Raw data>
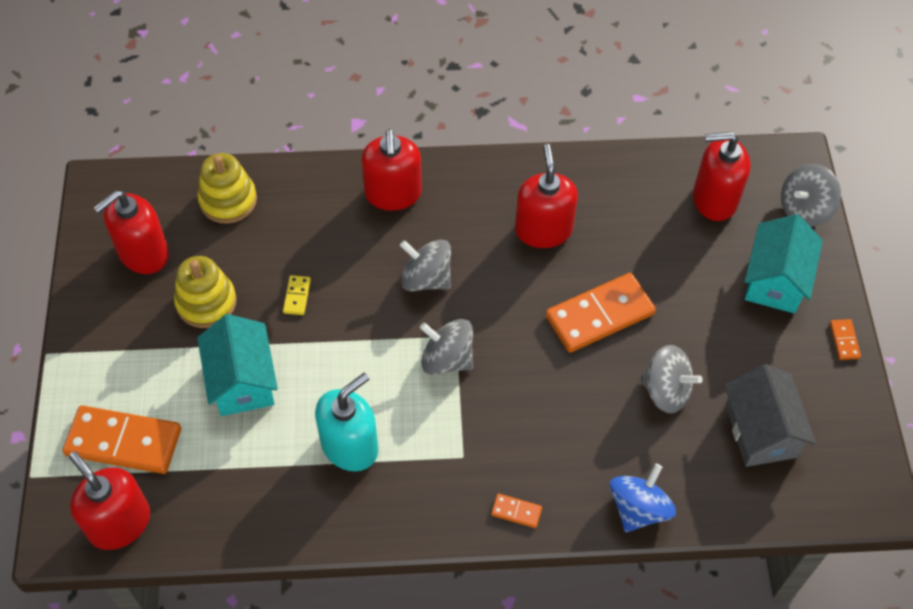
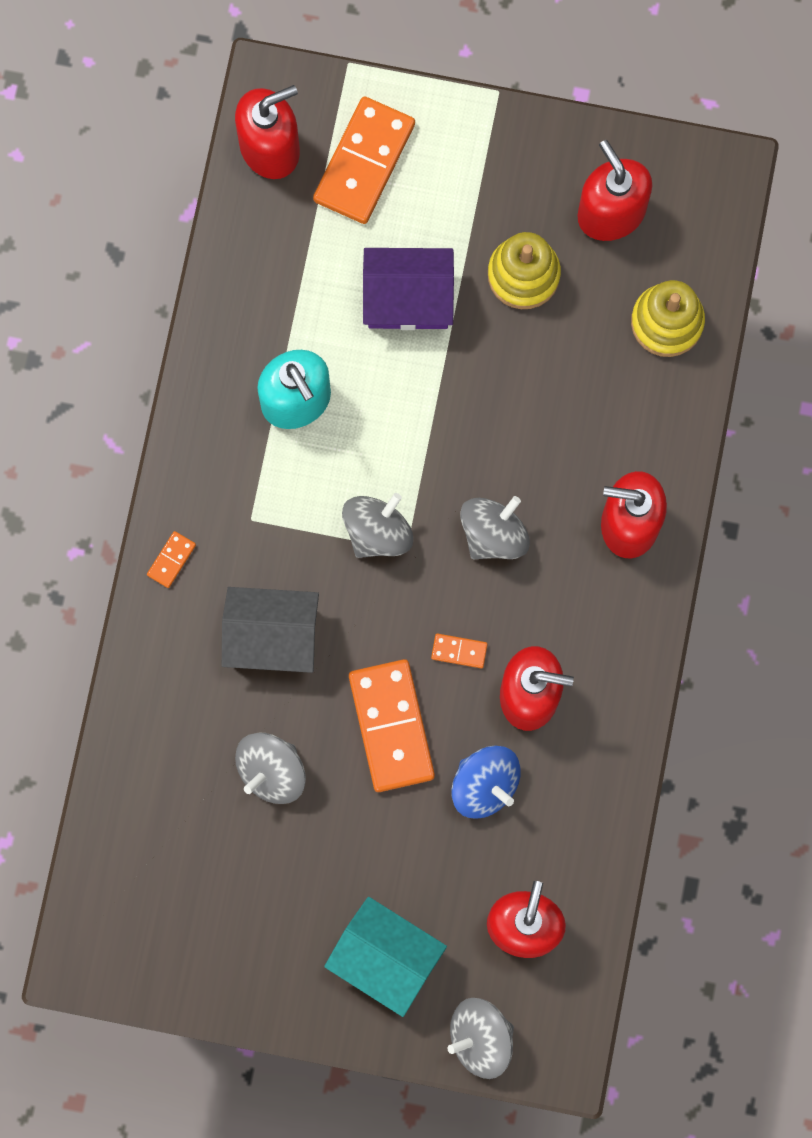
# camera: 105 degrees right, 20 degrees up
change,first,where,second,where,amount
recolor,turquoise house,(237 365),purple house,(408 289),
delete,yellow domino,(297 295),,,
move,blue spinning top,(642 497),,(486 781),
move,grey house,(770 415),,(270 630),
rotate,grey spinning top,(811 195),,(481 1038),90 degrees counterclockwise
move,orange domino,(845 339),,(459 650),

Goal of the exercise>
Please state how many lines of the material contain the word "move", giving the number alone.

Written answer>
3